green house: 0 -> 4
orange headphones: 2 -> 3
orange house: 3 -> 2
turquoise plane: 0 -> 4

-=-=-=-=-

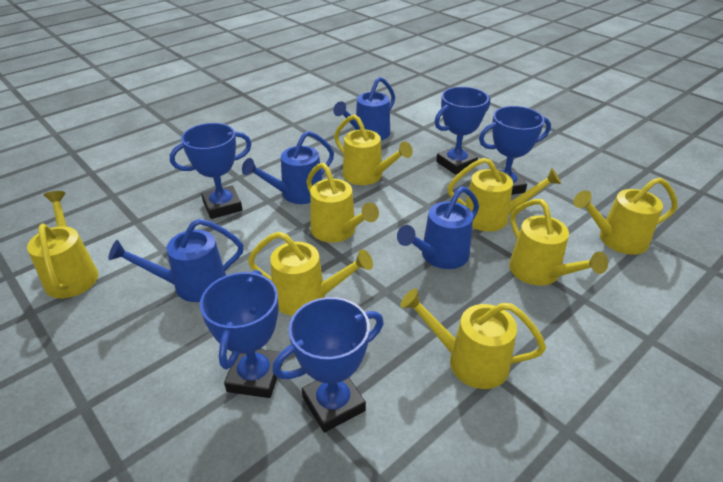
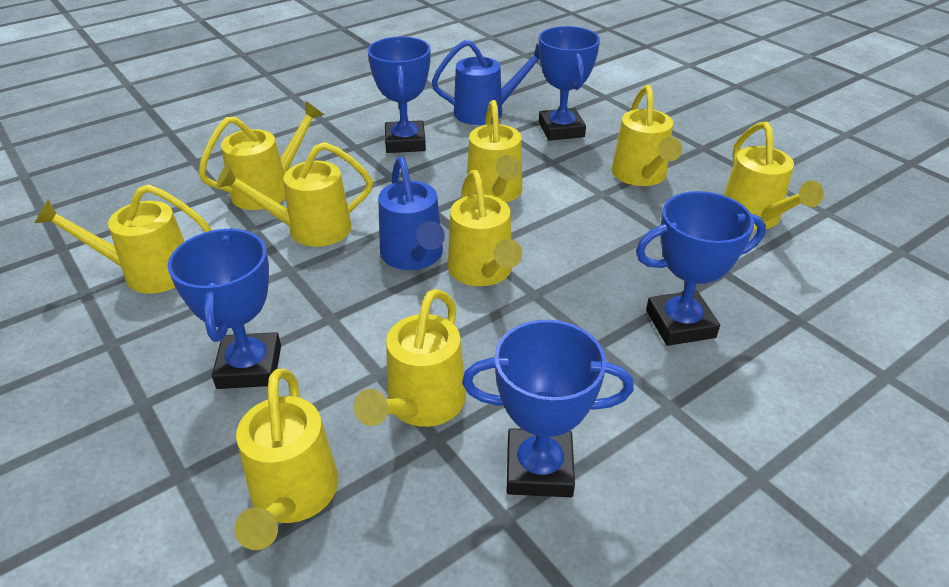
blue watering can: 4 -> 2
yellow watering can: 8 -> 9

-=-=-=-=-

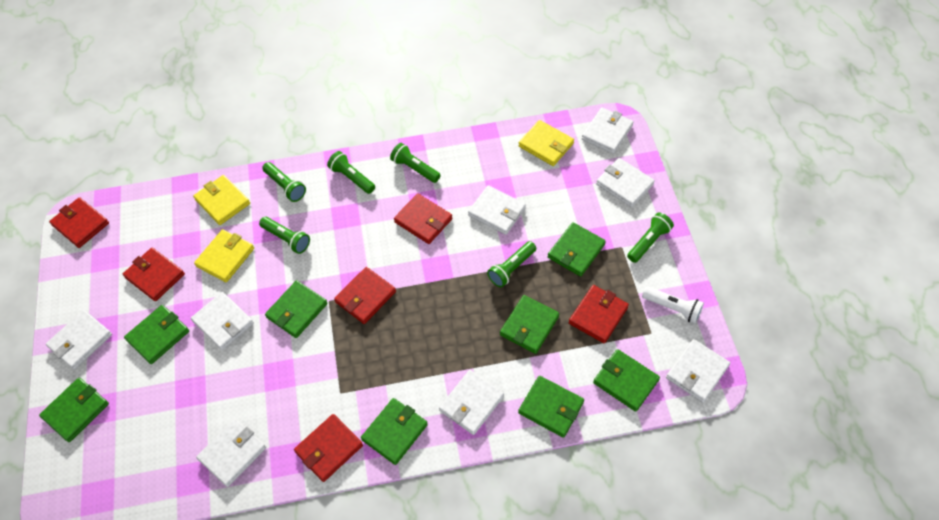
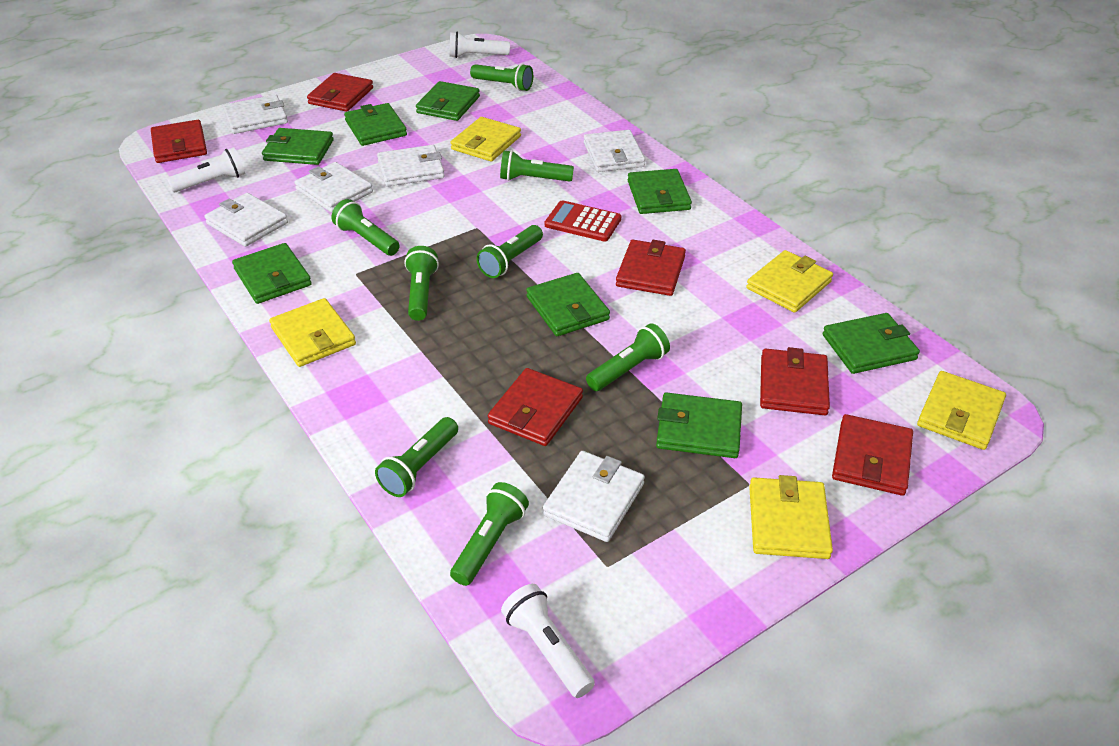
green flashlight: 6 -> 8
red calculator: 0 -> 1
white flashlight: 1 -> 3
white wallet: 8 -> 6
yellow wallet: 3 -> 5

-=-=-=-=-

#### About this task
All that is wanted is an exact copy of the lines above from the one with "green house: 0 -> 4" through the one with "turquoise plane: 0 -> 4", with both ends included.

#### Solution to the exercise
green house: 0 -> 4
orange headphones: 2 -> 3
orange house: 3 -> 2
turquoise plane: 0 -> 4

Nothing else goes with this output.